— What you need to do —
From the line containing "RFID1 pin SCK: GP4 -> GP18" onward to the last line of the data below, copy each line exactly and add nothing.

Excerpted data below:

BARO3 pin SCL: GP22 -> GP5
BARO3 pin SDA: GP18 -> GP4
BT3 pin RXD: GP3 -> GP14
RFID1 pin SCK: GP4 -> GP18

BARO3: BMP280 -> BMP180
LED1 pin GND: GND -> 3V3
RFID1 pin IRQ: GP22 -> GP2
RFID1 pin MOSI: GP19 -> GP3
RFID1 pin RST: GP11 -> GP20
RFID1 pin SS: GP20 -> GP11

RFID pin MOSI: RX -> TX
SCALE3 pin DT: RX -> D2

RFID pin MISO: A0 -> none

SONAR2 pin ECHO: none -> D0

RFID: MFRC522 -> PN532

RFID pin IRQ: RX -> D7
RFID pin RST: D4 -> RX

End of Excerpted data.

— Exercise output —
RFID1 pin SCK: GP4 -> GP18

BARO3: BMP280 -> BMP180
LED1 pin GND: GND -> 3V3
RFID1 pin IRQ: GP22 -> GP2
RFID1 pin MOSI: GP19 -> GP3
RFID1 pin RST: GP11 -> GP20
RFID1 pin SS: GP20 -> GP11

RFID pin MOSI: RX -> TX
SCALE3 pin DT: RX -> D2

RFID pin MISO: A0 -> none

SONAR2 pin ECHO: none -> D0

RFID: MFRC522 -> PN532

RFID pin IRQ: RX -> D7
RFID pin RST: D4 -> RX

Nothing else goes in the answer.